Data extracted from a collection:

--

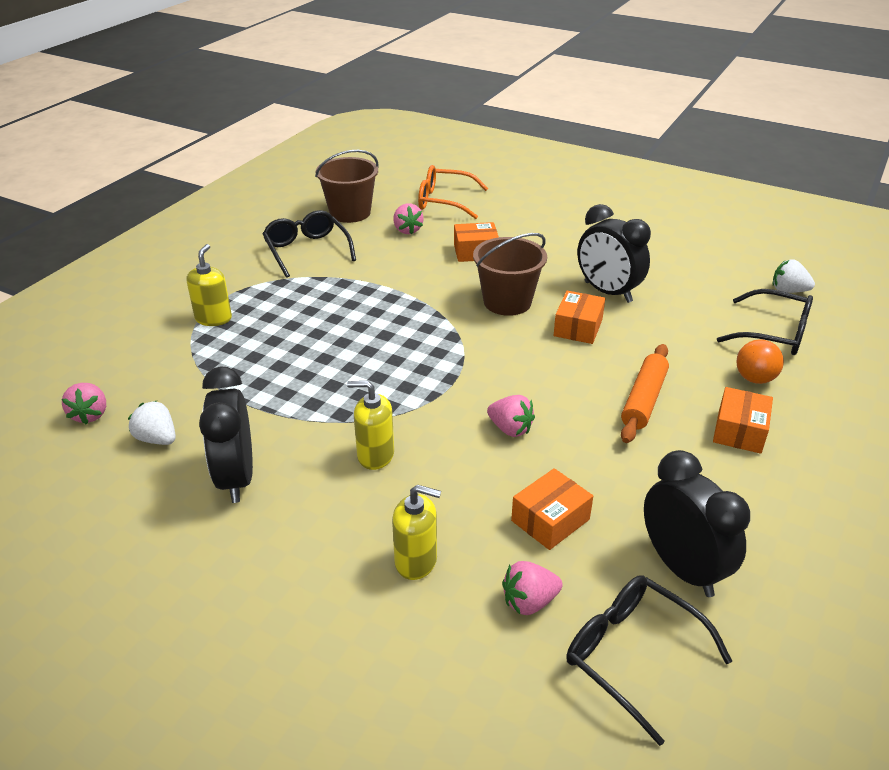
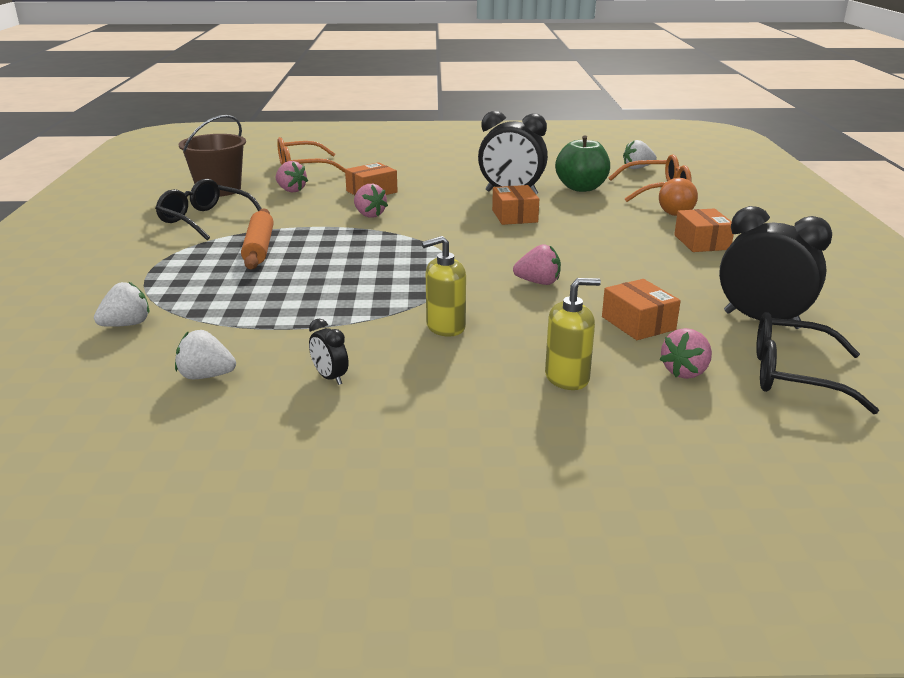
camera: 30 degrees left, 10 degrees down
(90, 415) = (100, 380): pink strawberry -> pink strawberry (369, 215)
(153, 360) = (127, 325): none -> white strawberry
(213, 318) = (161, 282): yellow soap dispenser -> none
(236, 478) = (330, 377): black clock -> black clock, size x0.46
(507, 302) = (438, 214): brown bucket -> none
(550, 520) = (638, 323): orange box -> orange box turned 45 degrees counterclockwise
(644, 400) = (616, 242): orange rolling pin -> orange rolling pin (259, 247)
(690, 305) = (581, 188): none -> green apple
(774, 333) = (657, 190): black glasses -> orange glasses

--

Task prompt: Would you please copy the lines above, from the one holding "(644, 400) = (616, 242): orange" through the last, and nothing else?

Task solution:
(644, 400) = (616, 242): orange rolling pin -> orange rolling pin (259, 247)
(690, 305) = (581, 188): none -> green apple
(774, 333) = (657, 190): black glasses -> orange glasses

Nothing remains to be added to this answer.